**Work item:** All of the data should be restated word for word.

**Material provided:**

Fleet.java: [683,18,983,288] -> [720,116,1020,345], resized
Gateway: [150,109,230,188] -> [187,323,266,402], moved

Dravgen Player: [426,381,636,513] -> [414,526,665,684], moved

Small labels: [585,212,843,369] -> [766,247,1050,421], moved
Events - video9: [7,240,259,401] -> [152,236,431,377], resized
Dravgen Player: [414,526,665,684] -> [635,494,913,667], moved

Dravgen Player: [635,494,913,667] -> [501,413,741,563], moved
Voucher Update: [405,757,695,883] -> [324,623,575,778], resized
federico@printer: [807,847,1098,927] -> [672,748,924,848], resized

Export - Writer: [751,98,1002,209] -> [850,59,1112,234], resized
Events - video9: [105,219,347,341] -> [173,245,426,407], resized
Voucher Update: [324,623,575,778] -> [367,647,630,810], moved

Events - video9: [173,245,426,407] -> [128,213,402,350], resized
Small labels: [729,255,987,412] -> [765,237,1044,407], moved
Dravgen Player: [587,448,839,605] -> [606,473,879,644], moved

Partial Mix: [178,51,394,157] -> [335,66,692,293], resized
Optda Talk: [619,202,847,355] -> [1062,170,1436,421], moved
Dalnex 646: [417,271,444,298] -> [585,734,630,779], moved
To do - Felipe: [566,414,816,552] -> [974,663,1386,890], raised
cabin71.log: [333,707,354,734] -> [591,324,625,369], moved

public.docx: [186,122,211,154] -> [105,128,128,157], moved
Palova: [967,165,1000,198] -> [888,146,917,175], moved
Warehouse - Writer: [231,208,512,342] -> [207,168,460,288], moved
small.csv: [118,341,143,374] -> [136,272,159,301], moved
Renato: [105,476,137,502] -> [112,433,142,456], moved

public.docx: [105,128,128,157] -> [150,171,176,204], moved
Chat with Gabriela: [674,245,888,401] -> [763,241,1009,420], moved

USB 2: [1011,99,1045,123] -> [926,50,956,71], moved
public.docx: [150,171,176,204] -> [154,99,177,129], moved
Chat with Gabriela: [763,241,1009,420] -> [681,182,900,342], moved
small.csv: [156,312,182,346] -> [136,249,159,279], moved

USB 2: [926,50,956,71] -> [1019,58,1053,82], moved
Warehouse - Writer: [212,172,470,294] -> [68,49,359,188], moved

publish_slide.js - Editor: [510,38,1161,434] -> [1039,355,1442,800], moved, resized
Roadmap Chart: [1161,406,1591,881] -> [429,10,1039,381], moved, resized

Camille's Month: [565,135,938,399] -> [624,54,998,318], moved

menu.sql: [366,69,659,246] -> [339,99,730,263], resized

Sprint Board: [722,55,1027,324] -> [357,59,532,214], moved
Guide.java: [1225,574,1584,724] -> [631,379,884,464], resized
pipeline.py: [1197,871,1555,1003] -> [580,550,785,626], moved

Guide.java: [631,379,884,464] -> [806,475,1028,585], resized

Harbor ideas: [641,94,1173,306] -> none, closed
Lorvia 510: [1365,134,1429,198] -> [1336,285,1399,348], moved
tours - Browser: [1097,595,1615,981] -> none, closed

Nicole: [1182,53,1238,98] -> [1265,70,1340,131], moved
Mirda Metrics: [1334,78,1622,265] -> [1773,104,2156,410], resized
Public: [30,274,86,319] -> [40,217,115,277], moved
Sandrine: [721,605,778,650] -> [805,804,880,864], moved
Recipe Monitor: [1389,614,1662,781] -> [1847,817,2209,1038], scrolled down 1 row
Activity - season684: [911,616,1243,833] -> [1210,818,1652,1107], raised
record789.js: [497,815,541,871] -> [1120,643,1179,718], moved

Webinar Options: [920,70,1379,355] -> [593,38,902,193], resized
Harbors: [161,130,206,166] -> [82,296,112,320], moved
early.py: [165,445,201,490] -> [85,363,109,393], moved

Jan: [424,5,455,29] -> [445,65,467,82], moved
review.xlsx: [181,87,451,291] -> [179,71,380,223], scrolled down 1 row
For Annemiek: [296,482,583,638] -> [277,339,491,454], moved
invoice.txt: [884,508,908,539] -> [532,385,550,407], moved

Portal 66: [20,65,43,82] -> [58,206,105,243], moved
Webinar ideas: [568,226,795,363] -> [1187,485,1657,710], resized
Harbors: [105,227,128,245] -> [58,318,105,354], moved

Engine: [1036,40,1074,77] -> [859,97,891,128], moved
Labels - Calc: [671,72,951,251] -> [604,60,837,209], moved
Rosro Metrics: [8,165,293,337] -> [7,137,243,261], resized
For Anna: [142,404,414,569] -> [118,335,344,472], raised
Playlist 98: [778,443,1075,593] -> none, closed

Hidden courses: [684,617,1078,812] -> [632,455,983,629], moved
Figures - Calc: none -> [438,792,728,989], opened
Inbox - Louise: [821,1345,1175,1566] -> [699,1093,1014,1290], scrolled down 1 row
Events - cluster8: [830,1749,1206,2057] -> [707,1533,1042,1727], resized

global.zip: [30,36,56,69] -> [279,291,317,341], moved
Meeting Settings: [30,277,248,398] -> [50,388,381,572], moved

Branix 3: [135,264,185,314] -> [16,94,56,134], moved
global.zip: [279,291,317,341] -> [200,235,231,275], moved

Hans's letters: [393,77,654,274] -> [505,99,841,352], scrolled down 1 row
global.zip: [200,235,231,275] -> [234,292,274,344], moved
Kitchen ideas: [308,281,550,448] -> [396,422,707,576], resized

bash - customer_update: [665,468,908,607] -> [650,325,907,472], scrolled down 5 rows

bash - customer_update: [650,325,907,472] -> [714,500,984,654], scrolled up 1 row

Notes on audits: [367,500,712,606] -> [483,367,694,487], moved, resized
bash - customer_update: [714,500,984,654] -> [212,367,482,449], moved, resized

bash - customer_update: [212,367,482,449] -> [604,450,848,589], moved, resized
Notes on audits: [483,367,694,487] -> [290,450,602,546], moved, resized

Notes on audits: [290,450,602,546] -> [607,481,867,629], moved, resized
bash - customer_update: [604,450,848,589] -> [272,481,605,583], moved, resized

**Result:**
Fleet.java: [683,18,983,288] -> [720,116,1020,345], resized
Gateway: [150,109,230,188] -> [187,323,266,402], moved

Dravgen Player: [426,381,636,513] -> [414,526,665,684], moved

Small labels: [585,212,843,369] -> [766,247,1050,421], moved
Events - video9: [7,240,259,401] -> [152,236,431,377], resized
Dravgen Player: [414,526,665,684] -> [635,494,913,667], moved

Dravgen Player: [635,494,913,667] -> [501,413,741,563], moved
Voucher Update: [405,757,695,883] -> [324,623,575,778], resized
federico@printer: [807,847,1098,927] -> [672,748,924,848], resized

Export - Writer: [751,98,1002,209] -> [850,59,1112,234], resized
Events - video9: [105,219,347,341] -> [173,245,426,407], resized
Voucher Update: [324,623,575,778] -> [367,647,630,810], moved

Events - video9: [173,245,426,407] -> [128,213,402,350], resized
Small labels: [729,255,987,412] -> [765,237,1044,407], moved
Dravgen Player: [587,448,839,605] -> [606,473,879,644], moved

Partial Mix: [178,51,394,157] -> [335,66,692,293], resized
Optda Talk: [619,202,847,355] -> [1062,170,1436,421], moved
Dalnex 646: [417,271,444,298] -> [585,734,630,779], moved
To do - Felipe: [566,414,816,552] -> [974,663,1386,890], raised
cabin71.log: [333,707,354,734] -> [591,324,625,369], moved

public.docx: [186,122,211,154] -> [105,128,128,157], moved
Palova: [967,165,1000,198] -> [888,146,917,175], moved
Warehouse - Writer: [231,208,512,342] -> [207,168,460,288], moved
small.csv: [118,341,143,374] -> [136,272,159,301], moved
Renato: [105,476,137,502] -> [112,433,142,456], moved

public.docx: [105,128,128,157] -> [150,171,176,204], moved
Chat with Gabriela: [674,245,888,401] -> [763,241,1009,420], moved

USB 2: [1011,99,1045,123] -> [926,50,956,71], moved
public.docx: [150,171,176,204] -> [154,99,177,129], moved
Chat with Gabriela: [763,241,1009,420] -> [681,182,900,342], moved
small.csv: [156,312,182,346] -> [136,249,159,279], moved

USB 2: [926,50,956,71] -> [1019,58,1053,82], moved
Warehouse - Writer: [212,172,470,294] -> [68,49,359,188], moved

publish_slide.js - Editor: [510,38,1161,434] -> [1039,355,1442,800], moved, resized
Roadmap Chart: [1161,406,1591,881] -> [429,10,1039,381], moved, resized

Camille's Month: [565,135,938,399] -> [624,54,998,318], moved

menu.sql: [366,69,659,246] -> [339,99,730,263], resized

Sprint Board: [722,55,1027,324] -> [357,59,532,214], moved
Guide.java: [1225,574,1584,724] -> [631,379,884,464], resized
pipeline.py: [1197,871,1555,1003] -> [580,550,785,626], moved

Guide.java: [631,379,884,464] -> [806,475,1028,585], resized

Harbor ideas: [641,94,1173,306] -> none, closed
Lorvia 510: [1365,134,1429,198] -> [1336,285,1399,348], moved
tours - Browser: [1097,595,1615,981] -> none, closed

Nicole: [1182,53,1238,98] -> [1265,70,1340,131], moved
Mirda Metrics: [1334,78,1622,265] -> [1773,104,2156,410], resized
Public: [30,274,86,319] -> [40,217,115,277], moved
Sandrine: [721,605,778,650] -> [805,804,880,864], moved
Recipe Monitor: [1389,614,1662,781] -> [1847,817,2209,1038], scrolled down 1 row
Activity - season684: [911,616,1243,833] -> [1210,818,1652,1107], raised
record789.js: [497,815,541,871] -> [1120,643,1179,718], moved

Webinar Options: [920,70,1379,355] -> [593,38,902,193], resized
Harbors: [161,130,206,166] -> [82,296,112,320], moved
early.py: [165,445,201,490] -> [85,363,109,393], moved

Jan: [424,5,455,29] -> [445,65,467,82], moved
review.xlsx: [181,87,451,291] -> [179,71,380,223], scrolled down 1 row
For Annemiek: [296,482,583,638] -> [277,339,491,454], moved
invoice.txt: [884,508,908,539] -> [532,385,550,407], moved

Portal 66: [20,65,43,82] -> [58,206,105,243], moved
Webinar ideas: [568,226,795,363] -> [1187,485,1657,710], resized
Harbors: [105,227,128,245] -> [58,318,105,354], moved

Engine: [1036,40,1074,77] -> [859,97,891,128], moved
Labels - Calc: [671,72,951,251] -> [604,60,837,209], moved
Rosro Metrics: [8,165,293,337] -> [7,137,243,261], resized
For Anna: [142,404,414,569] -> [118,335,344,472], raised
Playlist 98: [778,443,1075,593] -> none, closed

Hidden courses: [684,617,1078,812] -> [632,455,983,629], moved
Figures - Calc: none -> [438,792,728,989], opened
Inbox - Louise: [821,1345,1175,1566] -> [699,1093,1014,1290], scrolled down 1 row
Events - cluster8: [830,1749,1206,2057] -> [707,1533,1042,1727], resized

global.zip: [30,36,56,69] -> [279,291,317,341], moved
Meeting Settings: [30,277,248,398] -> [50,388,381,572], moved

Branix 3: [135,264,185,314] -> [16,94,56,134], moved
global.zip: [279,291,317,341] -> [200,235,231,275], moved

Hans's letters: [393,77,654,274] -> [505,99,841,352], scrolled down 1 row
global.zip: [200,235,231,275] -> [234,292,274,344], moved
Kitchen ideas: [308,281,550,448] -> [396,422,707,576], resized

bash - customer_update: [665,468,908,607] -> [650,325,907,472], scrolled down 5 rows

bash - customer_update: [650,325,907,472] -> [714,500,984,654], scrolled up 1 row

Notes on audits: [367,500,712,606] -> [483,367,694,487], moved, resized
bash - customer_update: [714,500,984,654] -> [212,367,482,449], moved, resized

bash - customer_update: [212,367,482,449] -> [604,450,848,589], moved, resized
Notes on audits: [483,367,694,487] -> [290,450,602,546], moved, resized

Notes on audits: [290,450,602,546] -> [607,481,867,629], moved, resized
bash - customer_update: [604,450,848,589] -> [272,481,605,583], moved, resized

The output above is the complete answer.